_Problem statement_
Lines holding the string "size": copy each one from the listing below.
============
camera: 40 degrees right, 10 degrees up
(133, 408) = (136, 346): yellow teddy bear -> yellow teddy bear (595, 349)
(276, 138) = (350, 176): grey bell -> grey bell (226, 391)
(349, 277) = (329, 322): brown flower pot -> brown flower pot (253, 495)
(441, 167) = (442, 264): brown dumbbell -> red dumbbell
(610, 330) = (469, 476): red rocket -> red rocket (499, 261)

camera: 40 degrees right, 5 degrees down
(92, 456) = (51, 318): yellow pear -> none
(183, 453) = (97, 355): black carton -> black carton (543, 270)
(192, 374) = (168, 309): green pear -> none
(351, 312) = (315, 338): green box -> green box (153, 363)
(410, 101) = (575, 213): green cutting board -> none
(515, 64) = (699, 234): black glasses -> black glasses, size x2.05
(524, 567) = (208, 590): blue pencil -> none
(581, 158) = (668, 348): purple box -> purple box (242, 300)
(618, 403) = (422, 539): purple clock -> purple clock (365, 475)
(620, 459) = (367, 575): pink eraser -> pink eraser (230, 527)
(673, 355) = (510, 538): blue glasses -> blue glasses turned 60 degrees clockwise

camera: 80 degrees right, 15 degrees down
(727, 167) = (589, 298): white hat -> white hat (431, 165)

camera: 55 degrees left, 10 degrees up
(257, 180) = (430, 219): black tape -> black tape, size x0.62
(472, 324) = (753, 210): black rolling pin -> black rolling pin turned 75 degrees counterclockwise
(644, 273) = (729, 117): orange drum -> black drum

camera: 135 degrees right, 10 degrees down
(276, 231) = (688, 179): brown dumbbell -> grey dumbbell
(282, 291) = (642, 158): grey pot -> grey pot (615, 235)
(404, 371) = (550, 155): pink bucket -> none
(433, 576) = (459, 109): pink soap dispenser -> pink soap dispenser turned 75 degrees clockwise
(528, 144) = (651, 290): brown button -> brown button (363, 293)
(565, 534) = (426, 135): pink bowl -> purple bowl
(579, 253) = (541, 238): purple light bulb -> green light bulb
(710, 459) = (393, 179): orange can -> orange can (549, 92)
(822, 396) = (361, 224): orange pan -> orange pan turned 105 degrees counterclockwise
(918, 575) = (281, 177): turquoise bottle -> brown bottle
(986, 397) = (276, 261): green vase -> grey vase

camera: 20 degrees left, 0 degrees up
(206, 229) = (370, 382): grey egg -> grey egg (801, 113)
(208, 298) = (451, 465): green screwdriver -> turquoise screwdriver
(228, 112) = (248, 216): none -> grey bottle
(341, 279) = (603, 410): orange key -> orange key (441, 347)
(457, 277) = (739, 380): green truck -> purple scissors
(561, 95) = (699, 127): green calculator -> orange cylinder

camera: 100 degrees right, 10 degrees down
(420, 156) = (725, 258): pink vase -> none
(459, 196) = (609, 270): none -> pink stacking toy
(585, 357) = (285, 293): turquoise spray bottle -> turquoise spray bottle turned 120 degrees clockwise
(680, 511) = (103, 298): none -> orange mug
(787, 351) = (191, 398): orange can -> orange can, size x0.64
============
_Task solution_
(515, 64) = (699, 234): black glasses -> black glasses, size x2.05
(257, 180) = (430, 219): black tape -> black tape, size x0.62
(787, 351) = (191, 398): orange can -> orange can, size x0.64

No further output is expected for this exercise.